SOURCE MATERIAL: Begin

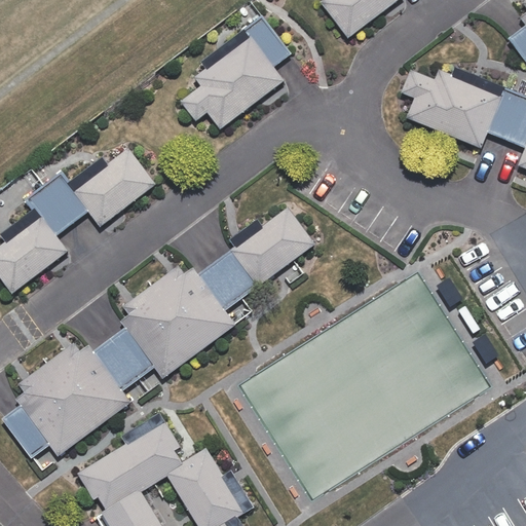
[(323,0),(322,1),(349,37),(398,0),(323,0)]
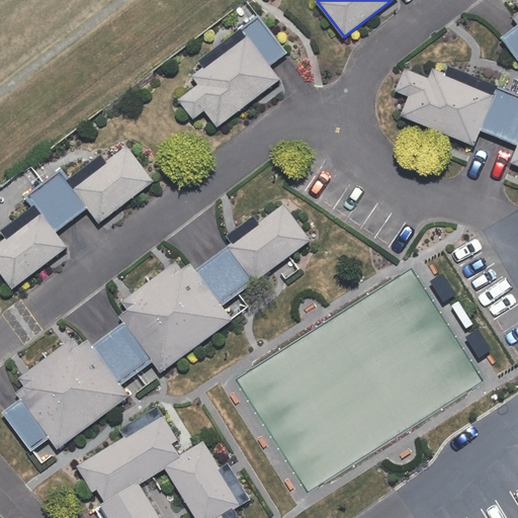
[(517,0),(516,2),(517,3),(517,11),(513,15),(517,21),(517,24),(502,36),(517,58),(517,0)]
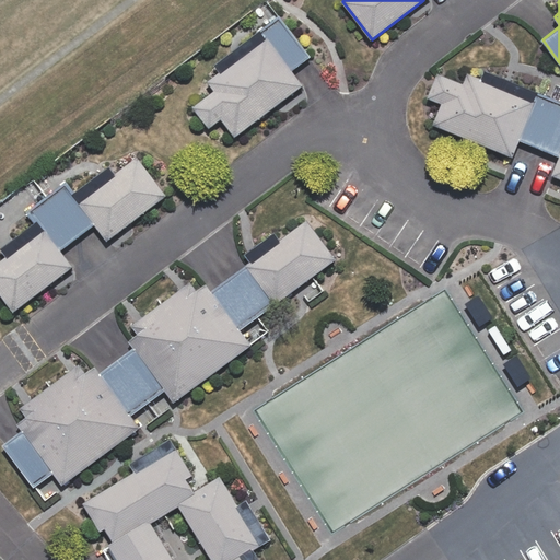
[(236,137),(305,84),(294,70),(312,57),(281,15),(217,65),(221,71),(208,81),(216,90),(194,107),(210,128),(222,119),(236,137)]
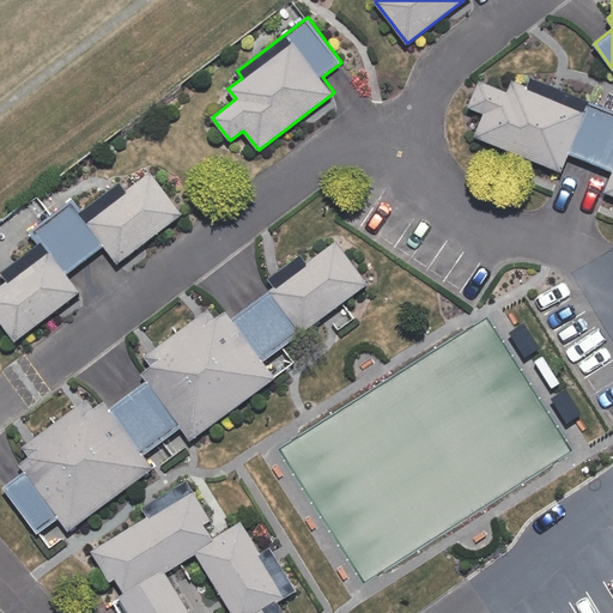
[(570,152),(612,169),(612,170),(605,190),(612,194),(612,110),(532,77),(528,85),(514,79),(509,91),(480,79),(468,107),(485,113),(475,137),(563,171),(570,152)]
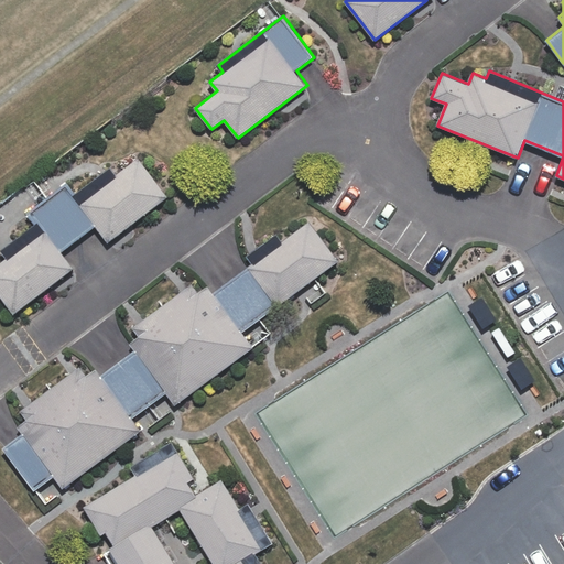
[(110,242),(170,196),(139,158),(118,174),(111,166),(76,194),(67,183),(31,212),(39,223),(2,250),(8,258),(0,263),(0,294),(15,314),(75,267),(62,251),(97,225),(110,242)]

SOURCE MATERIAL: End

For this exercise, transcribe the data exactly but without its pictures.

[(323,0),(322,1),(349,37),(398,0),(323,0)]
[(517,0),(516,2),(517,3),(517,11),(513,15),(517,21),(517,24),(502,36),(517,58),(517,0)]
[(236,137),(305,84),(294,70),(312,57),(281,15),(217,65),(221,71),(208,81),(216,90),(194,107),(210,128),(222,119),(236,137)]
[(570,152),(612,169),(612,170),(605,190),(612,194),(612,110),(532,77),(528,85),(514,79),(509,91),(480,79),(468,107),(485,113),(475,137),(563,171),(570,152)]
[(110,242),(170,196),(139,158),(118,174),(111,166),(76,194),(67,183),(31,212),(39,223),(2,250),(8,258),(0,263),(0,294),(15,314),(75,267),(62,251),(97,225),(110,242)]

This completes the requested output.